### Exercise goal
Nothing in the listing below should be skipped, so transcribe it all exactly.

▬▬▬

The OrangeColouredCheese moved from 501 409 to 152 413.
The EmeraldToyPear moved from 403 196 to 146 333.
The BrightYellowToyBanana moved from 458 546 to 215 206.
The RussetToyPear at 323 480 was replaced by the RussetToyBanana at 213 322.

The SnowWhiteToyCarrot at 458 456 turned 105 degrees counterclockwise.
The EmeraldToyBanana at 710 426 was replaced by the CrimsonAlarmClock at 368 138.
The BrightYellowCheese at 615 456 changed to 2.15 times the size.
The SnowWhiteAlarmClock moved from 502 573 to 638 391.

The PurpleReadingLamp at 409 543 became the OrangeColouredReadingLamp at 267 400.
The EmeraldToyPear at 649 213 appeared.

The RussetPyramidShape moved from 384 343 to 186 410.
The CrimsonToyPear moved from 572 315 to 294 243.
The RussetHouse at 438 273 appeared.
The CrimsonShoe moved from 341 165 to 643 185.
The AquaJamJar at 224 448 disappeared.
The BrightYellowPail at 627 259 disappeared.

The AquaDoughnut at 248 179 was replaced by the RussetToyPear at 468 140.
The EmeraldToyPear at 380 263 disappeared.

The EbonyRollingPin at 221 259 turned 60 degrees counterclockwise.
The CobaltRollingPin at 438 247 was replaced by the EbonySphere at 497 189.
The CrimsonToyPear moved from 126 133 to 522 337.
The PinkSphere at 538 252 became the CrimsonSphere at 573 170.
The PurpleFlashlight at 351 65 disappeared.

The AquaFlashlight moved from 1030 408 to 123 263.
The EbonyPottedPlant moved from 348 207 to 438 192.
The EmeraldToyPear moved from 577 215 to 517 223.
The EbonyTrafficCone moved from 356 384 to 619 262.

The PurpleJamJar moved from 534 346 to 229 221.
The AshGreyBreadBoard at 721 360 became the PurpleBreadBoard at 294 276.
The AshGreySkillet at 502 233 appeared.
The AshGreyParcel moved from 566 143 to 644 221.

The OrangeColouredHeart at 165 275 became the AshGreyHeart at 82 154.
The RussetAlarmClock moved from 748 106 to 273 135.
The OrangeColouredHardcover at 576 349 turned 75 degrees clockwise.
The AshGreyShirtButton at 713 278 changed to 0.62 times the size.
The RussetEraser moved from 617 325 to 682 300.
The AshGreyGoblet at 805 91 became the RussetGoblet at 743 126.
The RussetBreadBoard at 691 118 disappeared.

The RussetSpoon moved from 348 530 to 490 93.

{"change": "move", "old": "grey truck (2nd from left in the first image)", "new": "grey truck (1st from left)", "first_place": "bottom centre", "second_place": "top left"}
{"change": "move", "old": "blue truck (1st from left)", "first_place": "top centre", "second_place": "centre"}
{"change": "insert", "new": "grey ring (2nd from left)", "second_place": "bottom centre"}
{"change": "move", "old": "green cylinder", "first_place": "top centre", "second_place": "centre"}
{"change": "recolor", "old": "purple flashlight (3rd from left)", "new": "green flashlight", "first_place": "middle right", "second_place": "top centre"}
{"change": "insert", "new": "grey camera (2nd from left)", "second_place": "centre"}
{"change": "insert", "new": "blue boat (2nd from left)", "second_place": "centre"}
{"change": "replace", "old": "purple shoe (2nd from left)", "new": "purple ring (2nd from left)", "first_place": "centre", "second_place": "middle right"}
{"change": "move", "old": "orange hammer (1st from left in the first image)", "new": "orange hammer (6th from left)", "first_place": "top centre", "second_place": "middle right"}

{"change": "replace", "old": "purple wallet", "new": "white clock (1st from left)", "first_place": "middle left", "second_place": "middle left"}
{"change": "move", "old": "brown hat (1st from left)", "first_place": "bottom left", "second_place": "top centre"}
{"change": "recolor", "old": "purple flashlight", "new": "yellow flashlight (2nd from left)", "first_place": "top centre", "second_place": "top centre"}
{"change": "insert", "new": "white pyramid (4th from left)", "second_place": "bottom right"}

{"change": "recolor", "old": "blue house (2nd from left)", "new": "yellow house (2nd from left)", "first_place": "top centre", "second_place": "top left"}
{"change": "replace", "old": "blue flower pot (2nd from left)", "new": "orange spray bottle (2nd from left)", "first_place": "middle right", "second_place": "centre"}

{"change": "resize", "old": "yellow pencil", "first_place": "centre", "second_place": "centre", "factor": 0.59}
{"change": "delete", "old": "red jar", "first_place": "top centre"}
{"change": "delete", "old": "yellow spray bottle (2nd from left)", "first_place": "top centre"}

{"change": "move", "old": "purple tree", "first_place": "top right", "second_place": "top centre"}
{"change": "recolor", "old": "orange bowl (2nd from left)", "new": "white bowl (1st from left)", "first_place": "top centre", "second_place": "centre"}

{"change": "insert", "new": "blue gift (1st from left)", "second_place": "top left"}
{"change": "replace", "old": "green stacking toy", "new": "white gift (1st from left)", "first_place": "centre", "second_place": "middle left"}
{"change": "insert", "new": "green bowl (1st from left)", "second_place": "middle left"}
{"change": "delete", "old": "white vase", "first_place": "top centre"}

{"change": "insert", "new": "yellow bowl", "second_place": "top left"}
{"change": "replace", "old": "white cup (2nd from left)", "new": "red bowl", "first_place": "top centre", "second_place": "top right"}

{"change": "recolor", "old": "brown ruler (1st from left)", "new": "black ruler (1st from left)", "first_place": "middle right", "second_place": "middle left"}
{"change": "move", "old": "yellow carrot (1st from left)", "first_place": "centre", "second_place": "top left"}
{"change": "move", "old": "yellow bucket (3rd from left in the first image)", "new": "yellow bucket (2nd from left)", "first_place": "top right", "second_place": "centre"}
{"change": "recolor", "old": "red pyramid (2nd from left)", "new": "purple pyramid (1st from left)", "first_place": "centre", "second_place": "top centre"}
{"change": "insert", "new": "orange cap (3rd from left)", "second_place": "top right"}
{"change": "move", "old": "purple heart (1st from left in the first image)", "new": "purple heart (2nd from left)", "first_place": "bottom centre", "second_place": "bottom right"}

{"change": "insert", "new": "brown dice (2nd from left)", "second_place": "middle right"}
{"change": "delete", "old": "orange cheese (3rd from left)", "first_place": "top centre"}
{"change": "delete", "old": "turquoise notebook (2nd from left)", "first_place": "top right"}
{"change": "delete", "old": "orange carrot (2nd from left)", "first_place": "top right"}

▬▬▬

### Answer for this exercise
The OrangeColouredCheese moved from 501 409 to 152 413.
The EmeraldToyPear moved from 403 196 to 146 333.
The BrightYellowToyBanana moved from 458 546 to 215 206.
The RussetToyPear at 323 480 was replaced by the RussetToyBanana at 213 322.

The SnowWhiteToyCarrot at 458 456 turned 105 degrees counterclockwise.
The EmeraldToyBanana at 710 426 was replaced by the CrimsonAlarmClock at 368 138.
The BrightYellowCheese at 615 456 changed to 2.15 times the size.
The SnowWhiteAlarmClock moved from 502 573 to 638 391.

The PurpleReadingLamp at 409 543 became the OrangeColouredReadingLamp at 267 400.
The EmeraldToyPear at 649 213 appeared.

The RussetPyramidShape moved from 384 343 to 186 410.
The CrimsonToyPear moved from 572 315 to 294 243.
The RussetHouse at 438 273 appeared.
The CrimsonShoe moved from 341 165 to 643 185.
The AquaJamJar at 224 448 disappeared.
The BrightYellowPail at 627 259 disappeared.

The AquaDoughnut at 248 179 was replaced by the RussetToyPear at 468 140.
The EmeraldToyPear at 380 263 disappeared.

The EbonyRollingPin at 221 259 turned 60 degrees counterclockwise.
The CobaltRollingPin at 438 247 was replaced by the EbonySphere at 497 189.
The CrimsonToyPear moved from 126 133 to 522 337.
The PinkSphere at 538 252 became the CrimsonSphere at 573 170.
The PurpleFlashlight at 351 65 disappeared.

The AquaFlashlight moved from 1030 408 to 123 263.
The EbonyPottedPlant moved from 348 207 to 438 192.
The EmeraldToyPear moved from 577 215 to 517 223.
The EbonyTrafficCone moved from 356 384 to 619 262.

The PurpleJamJar moved from 534 346 to 229 221.
The AshGreyBreadBoard at 721 360 became the PurpleBreadBoard at 294 276.
The AshGreySkillet at 502 233 appeared.
The AshGreyParcel moved from 566 143 to 644 221.

The OrangeColouredHeart at 165 275 became the AshGreyHeart at 82 154.
The RussetAlarmClock moved from 748 106 to 273 135.
The OrangeColouredHardcover at 576 349 turned 75 degrees clockwise.
The AshGreyShirtButton at 713 278 changed to 0.62 times the size.
The RussetEraser moved from 617 325 to 682 300.
The AshGreyGoblet at 805 91 became the RussetGoblet at 743 126.
The RussetBreadBoard at 691 118 disappeared.

The RussetSpoon moved from 348 530 to 490 93.

{"change": "move", "old": "grey truck (2nd from left in the first image)", "new": "grey truck (1st from left)", "first_place": "bottom centre", "second_place": "top left"}
{"change": "move", "old": "blue truck (1st from left)", "first_place": "top centre", "second_place": "centre"}
{"change": "insert", "new": "grey ring (2nd from left)", "second_place": "bottom centre"}
{"change": "move", "old": "green cylinder", "first_place": "top centre", "second_place": "centre"}
{"change": "recolor", "old": "purple flashlight (3rd from left)", "new": "green flashlight", "first_place": "middle right", "second_place": "top centre"}
{"change": "insert", "new": "grey camera (2nd from left)", "second_place": "centre"}
{"change": "insert", "new": "blue boat (2nd from left)", "second_place": "centre"}
{"change": "replace", "old": "purple shoe (2nd from left)", "new": "purple ring (2nd from left)", "first_place": "centre", "second_place": "middle right"}
{"change": "move", "old": "orange hammer (1st from left in the first image)", "new": "orange hammer (6th from left)", "first_place": "top centre", "second_place": "middle right"}

{"change": "replace", "old": "purple wallet", "new": "white clock (1st from left)", "first_place": "middle left", "second_place": "middle left"}
{"change": "move", "old": "brown hat (1st from left)", "first_place": "bottom left", "second_place": "top centre"}
{"change": "recolor", "old": "purple flashlight", "new": "yellow flashlight (2nd from left)", "first_place": "top centre", "second_place": "top centre"}
{"change": "insert", "new": "white pyramid (4th from left)", "second_place": "bottom right"}

{"change": "recolor", "old": "blue house (2nd from left)", "new": "yellow house (2nd from left)", "first_place": "top centre", "second_place": "top left"}
{"change": "replace", "old": "blue flower pot (2nd from left)", "new": "orange spray bottle (2nd from left)", "first_place": "middle right", "second_place": "centre"}

{"change": "resize", "old": "yellow pencil", "first_place": "centre", "second_place": "centre", "factor": 0.59}
{"change": "delete", "old": "red jar", "first_place": "top centre"}
{"change": "delete", "old": "yellow spray bottle (2nd from left)", "first_place": "top centre"}

{"change": "move", "old": "purple tree", "first_place": "top right", "second_place": "top centre"}
{"change": "recolor", "old": "orange bowl (2nd from left)", "new": "white bowl (1st from left)", "first_place": "top centre", "second_place": "centre"}

{"change": "insert", "new": "blue gift (1st from left)", "second_place": "top left"}
{"change": "replace", "old": "green stacking toy", "new": "white gift (1st from left)", "first_place": "centre", "second_place": "middle left"}
{"change": "insert", "new": "green bowl (1st from left)", "second_place": "middle left"}
{"change": "delete", "old": "white vase", "first_place": "top centre"}

{"change": "insert", "new": "yellow bowl", "second_place": "top left"}
{"change": "replace", "old": "white cup (2nd from left)", "new": "red bowl", "first_place": "top centre", "second_place": "top right"}

{"change": "recolor", "old": "brown ruler (1st from left)", "new": "black ruler (1st from left)", "first_place": "middle right", "second_place": "middle left"}
{"change": "move", "old": "yellow carrot (1st from left)", "first_place": "centre", "second_place": "top left"}
{"change": "move", "old": "yellow bucket (3rd from left in the first image)", "new": "yellow bucket (2nd from left)", "first_place": "top right", "second_place": "centre"}
{"change": "recolor", "old": "red pyramid (2nd from left)", "new": "purple pyramid (1st from left)", "first_place": "centre", "second_place": "top centre"}
{"change": "insert", "new": "orange cap (3rd from left)", "second_place": "top right"}
{"change": "move", "old": "purple heart (1st from left in the first image)", "new": "purple heart (2nd from left)", "first_place": "bottom centre", "second_place": "bottom right"}

{"change": "insert", "new": "brown dice (2nd from left)", "second_place": "middle right"}
{"change": "delete", "old": "orange cheese (3rd from left)", "first_place": "top centre"}
{"change": "delete", "old": "turquoise notebook (2nd from left)", "first_place": "top right"}
{"change": "delete", "old": "orange carrot (2nd from left)", "first_place": "top right"}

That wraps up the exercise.